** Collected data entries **
Content starts
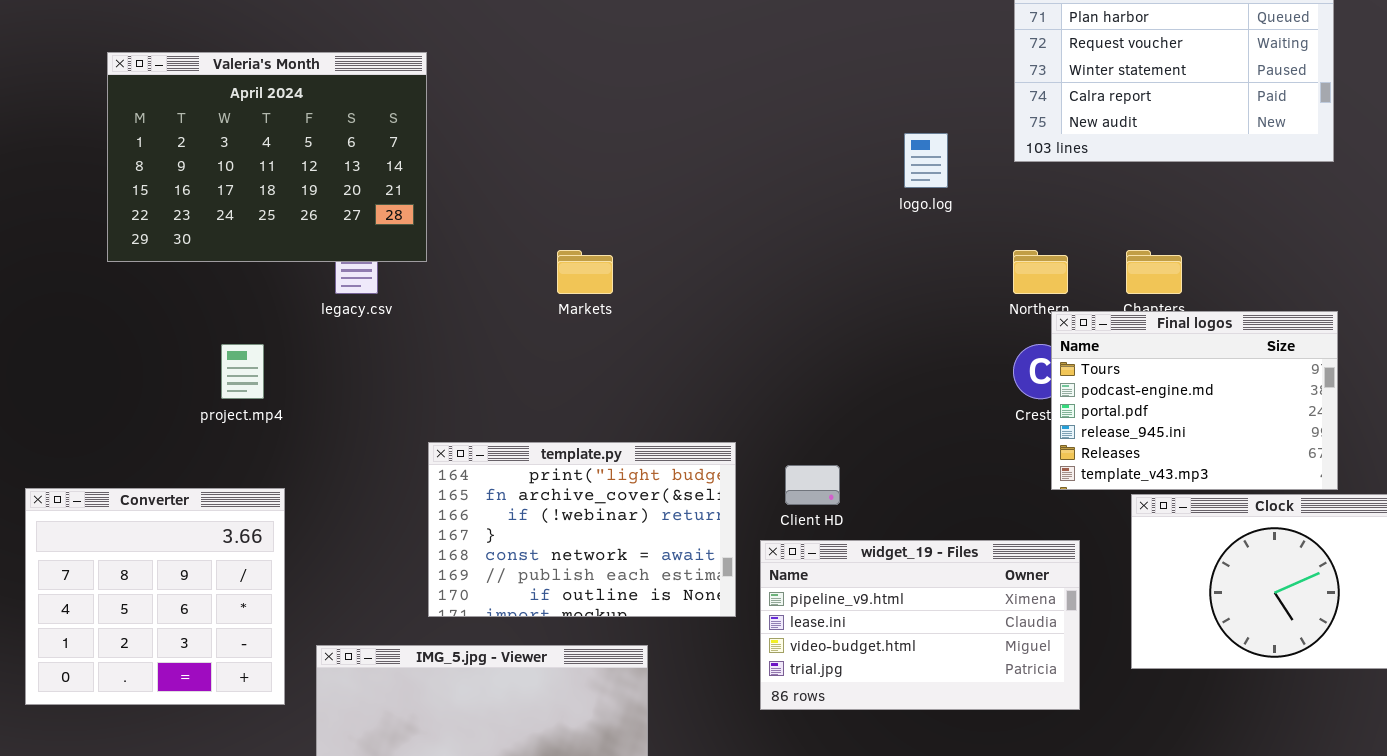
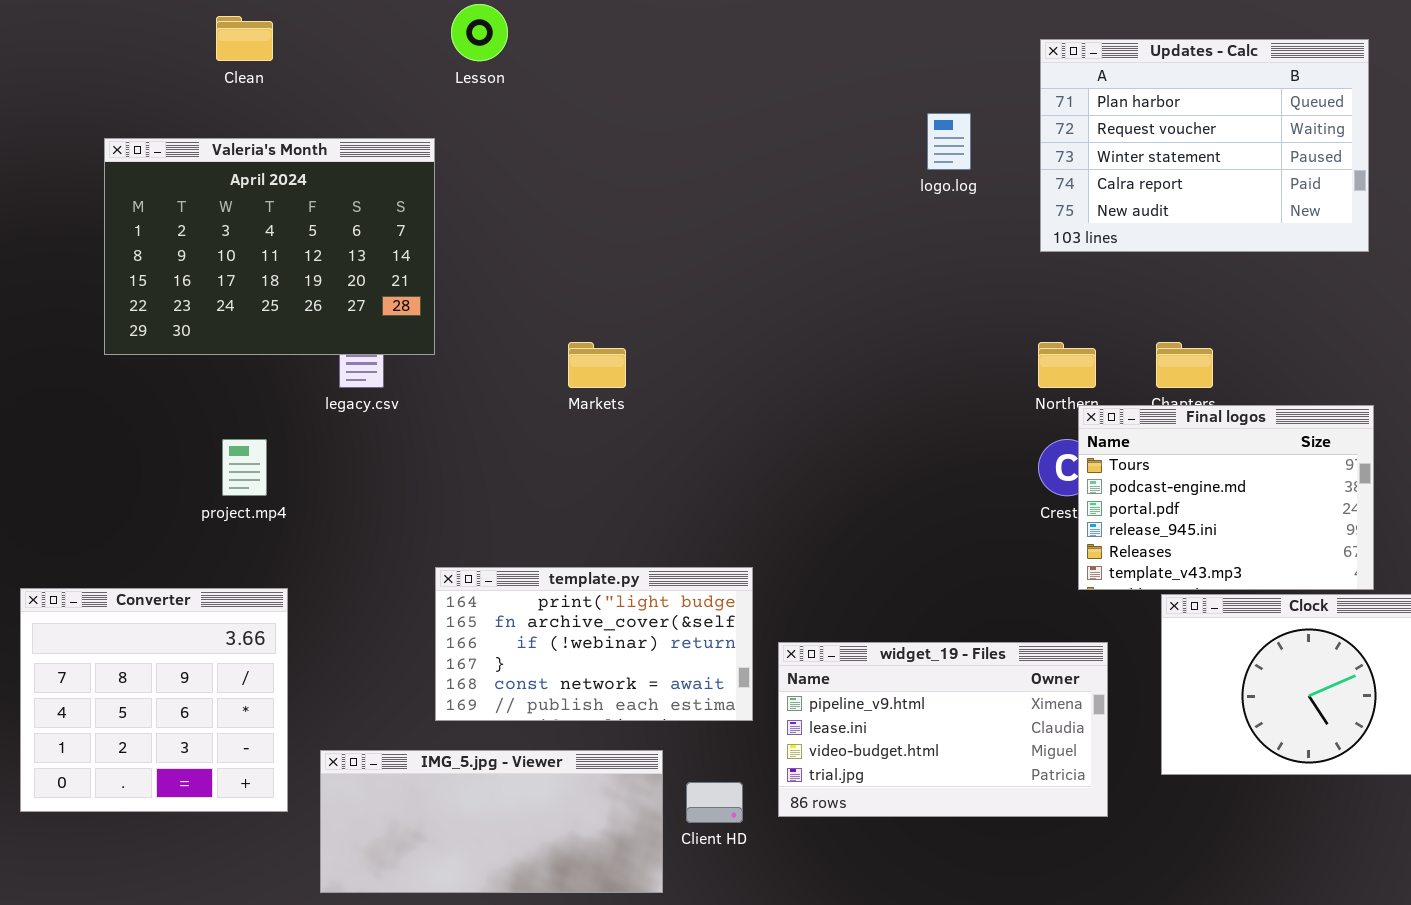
logo.log: [904,133,948,188] -> [927,113,971,170], moved
template.py: [428,442,736,617] -> [435,567,753,721], resized
Client HD: [785,465,840,505] -> [686,782,743,823], moved

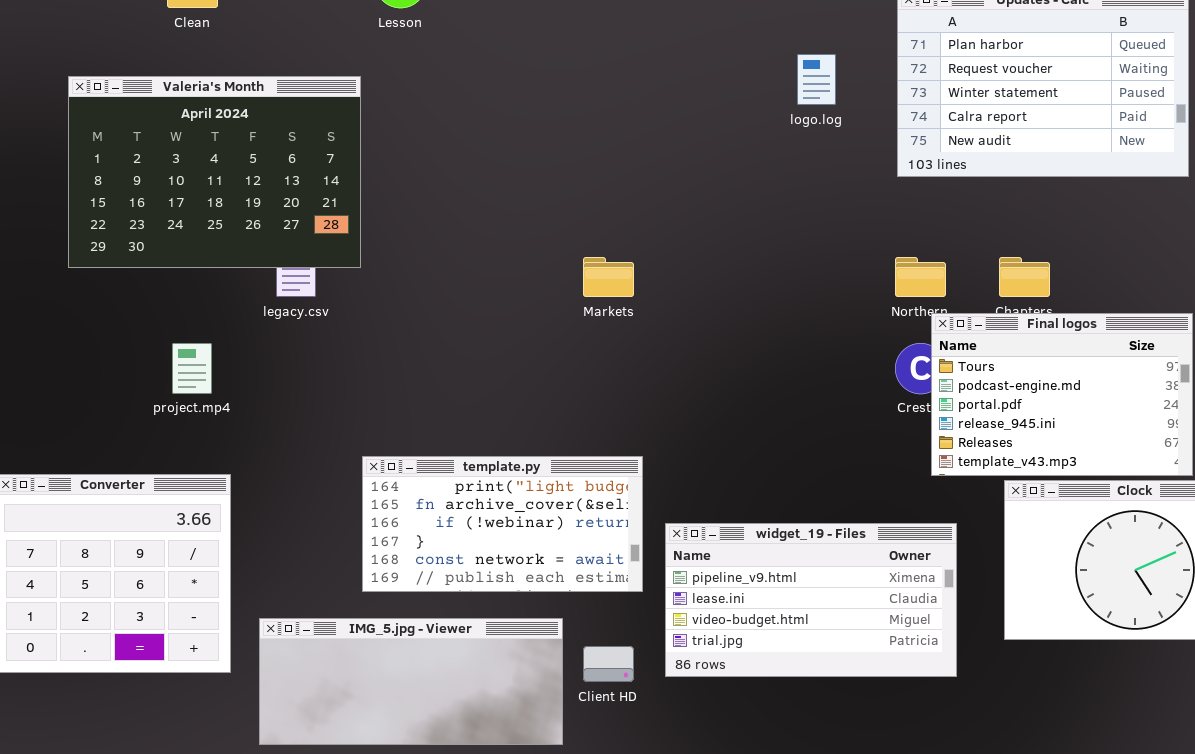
Markets: [568,342,626,388] -> [583,257,634,297], moved

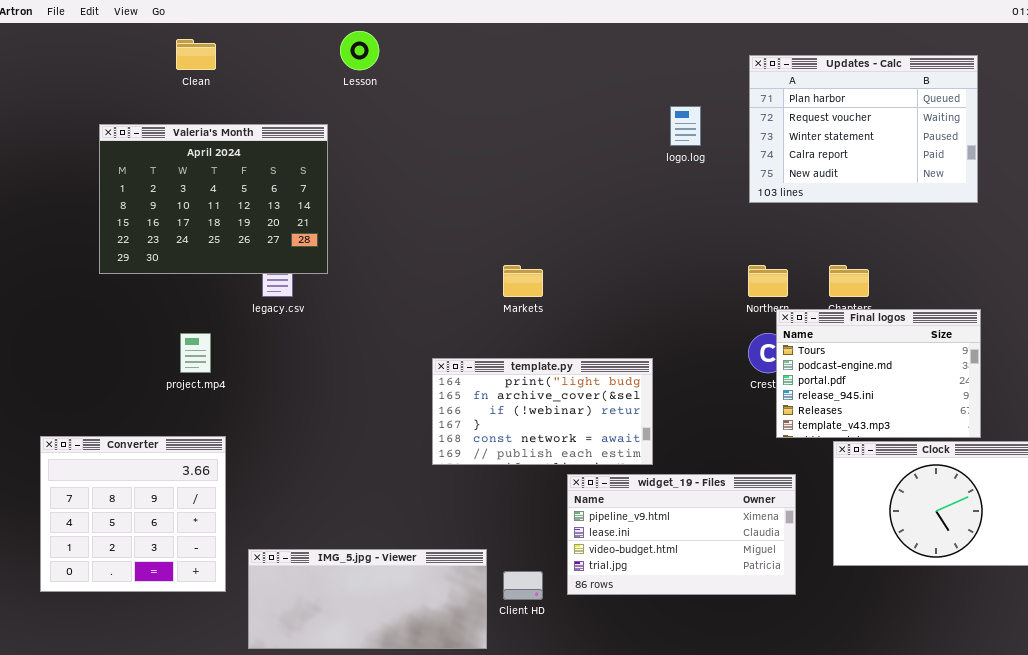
template.py: [362,456,643,592] -> [432,358,653,465], moved

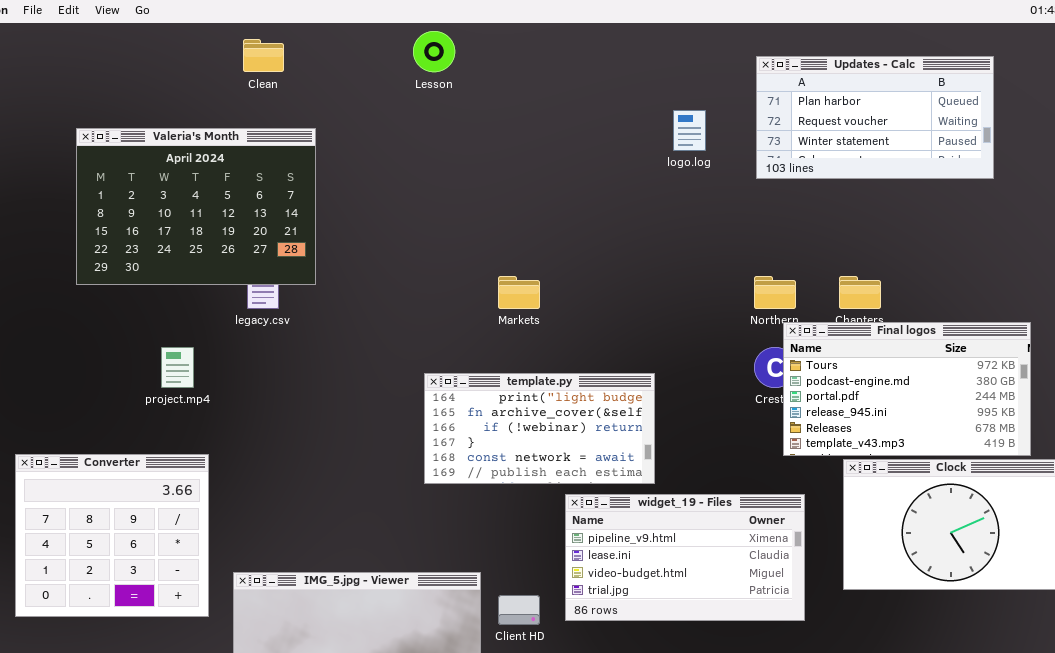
Lesson: [340,31,379,70] -> [413,31,455,72], moved
Clean: [176,39,216,70] -> [243,39,284,72], moved
Updates - Calc: [749,55,978,203] -> [756,56,994,179], resized
Final logos: [776,309,981,438] -> [783,322,1031,456], resized

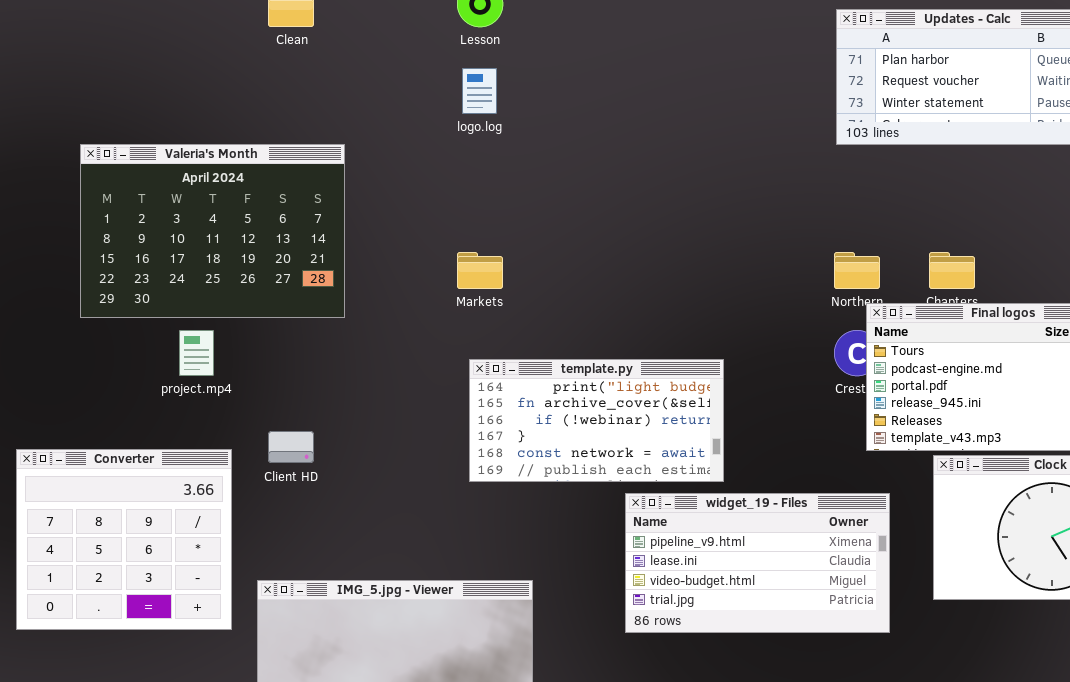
logo.log: [673,110,706,151] -> [462,68,497,114], moved
Valeria's Month: [76,128,316,285] -> [80,144,345,318], moved
Markets: [498,276,540,309] -> [457,252,503,289], moved
Client HD: [498,595,540,625] -> [268,431,314,463], moved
Content ends
** What is required **
Reprint each of the records exactly and skip the images.

** Task answer **
logo.log: [904,133,948,188] -> [927,113,971,170], moved
template.py: [428,442,736,617] -> [435,567,753,721], resized
Client HD: [785,465,840,505] -> [686,782,743,823], moved

Markets: [568,342,626,388] -> [583,257,634,297], moved

template.py: [362,456,643,592] -> [432,358,653,465], moved

Lesson: [340,31,379,70] -> [413,31,455,72], moved
Clean: [176,39,216,70] -> [243,39,284,72], moved
Updates - Calc: [749,55,978,203] -> [756,56,994,179], resized
Final logos: [776,309,981,438] -> [783,322,1031,456], resized

logo.log: [673,110,706,151] -> [462,68,497,114], moved
Valeria's Month: [76,128,316,285] -> [80,144,345,318], moved
Markets: [498,276,540,309] -> [457,252,503,289], moved
Client HD: [498,595,540,625] -> [268,431,314,463], moved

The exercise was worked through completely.